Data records
────────

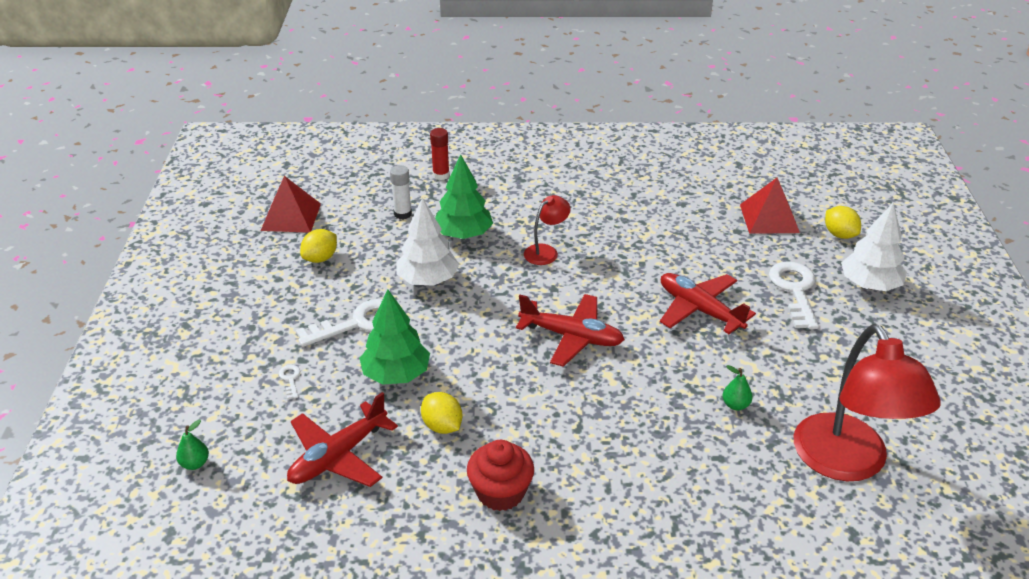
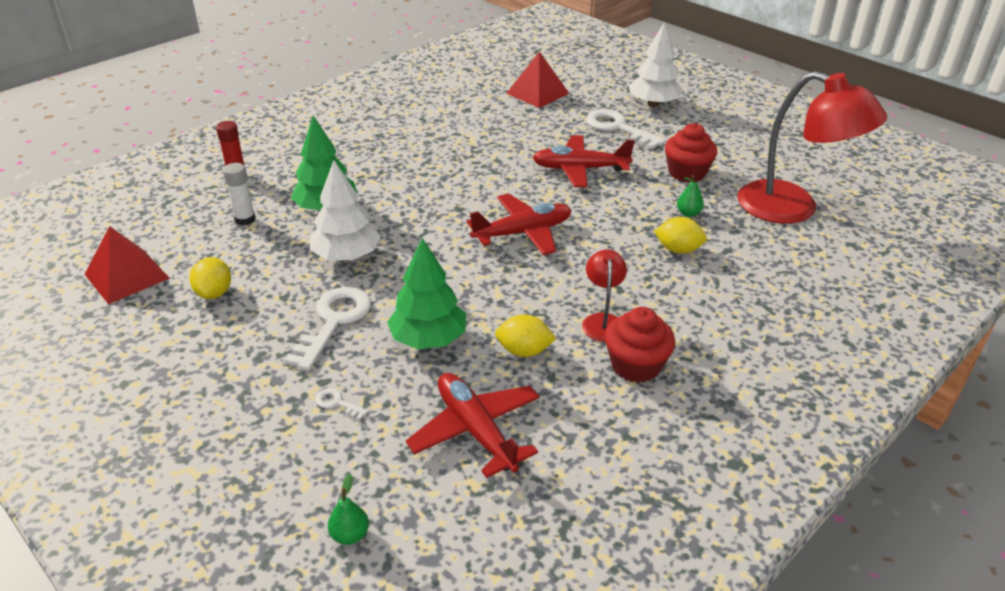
camera: 45 degrees left, 0 degrees up
(338, 456) = (476, 430): red plane -> red plane turned 150 degrees clockwise
(546, 251) = (414, 187): red lamp -> red lamp (602, 321)
(794, 368) = (687, 173): none -> red cupcake
(839, 234) = (594, 84): yellow lemon -> yellow lemon (678, 250)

────────

Scan the data for the string "degrees" and copy each line in which it occurs.

camera: 45 degrees left, 0 degrees up
(338, 456) = (476, 430): red plane -> red plane turned 150 degrees clockwise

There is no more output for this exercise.